● TASK INSTRUCTIONS: Exactly the lines from the one with "ebony glue stick" through the last line of the listing must be given again.

● RECORD EXCERPTS:
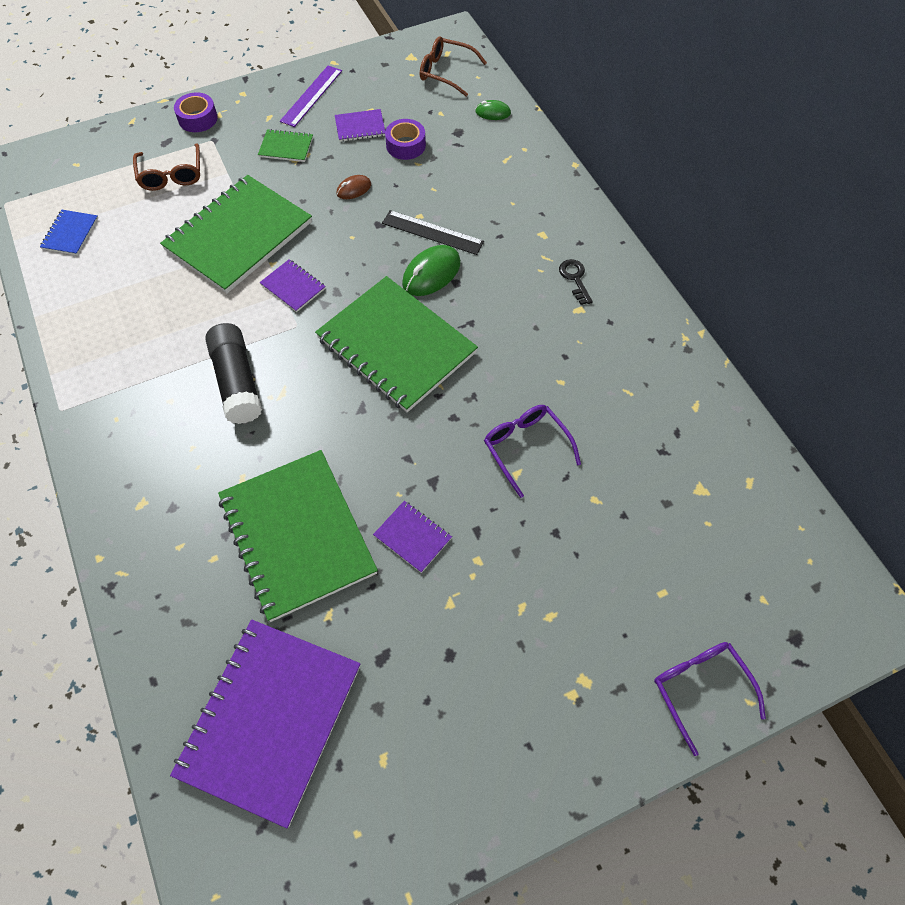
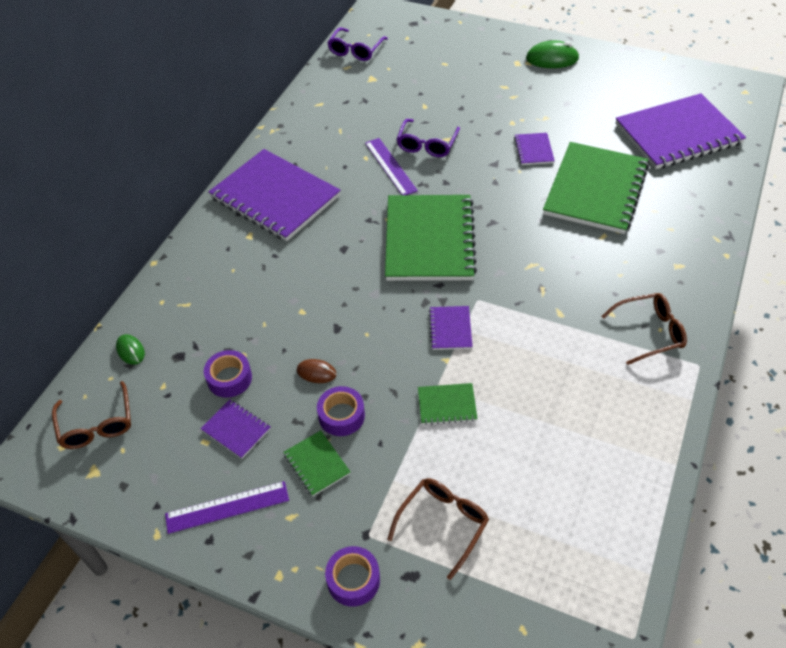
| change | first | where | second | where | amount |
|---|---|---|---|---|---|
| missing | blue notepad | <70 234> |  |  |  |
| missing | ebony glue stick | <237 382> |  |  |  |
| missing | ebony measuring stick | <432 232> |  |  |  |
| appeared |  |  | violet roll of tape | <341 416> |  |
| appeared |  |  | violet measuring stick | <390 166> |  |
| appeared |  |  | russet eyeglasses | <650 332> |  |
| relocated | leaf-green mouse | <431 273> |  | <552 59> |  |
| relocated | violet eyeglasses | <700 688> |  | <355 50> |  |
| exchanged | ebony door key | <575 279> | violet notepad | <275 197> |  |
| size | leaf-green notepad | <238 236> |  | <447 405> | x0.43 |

● ANSWER FOR THIS EXERCISE:
| missing | ebony glue stick | <237 382> |  |  |  |
| missing | ebony measuring stick | <432 232> |  |  |  |
| appeared |  |  | violet roll of tape | <341 416> |  |
| appeared |  |  | violet measuring stick | <390 166> |  |
| appeared |  |  | russet eyeglasses | <650 332> |  |
| relocated | leaf-green mouse | <431 273> |  | <552 59> |  |
| relocated | violet eyeglasses | <700 688> |  | <355 50> |  |
| exchanged | ebony door key | <575 279> | violet notepad | <275 197> |  |
| size | leaf-green notepad | <238 236> |  | <447 405> | x0.43 |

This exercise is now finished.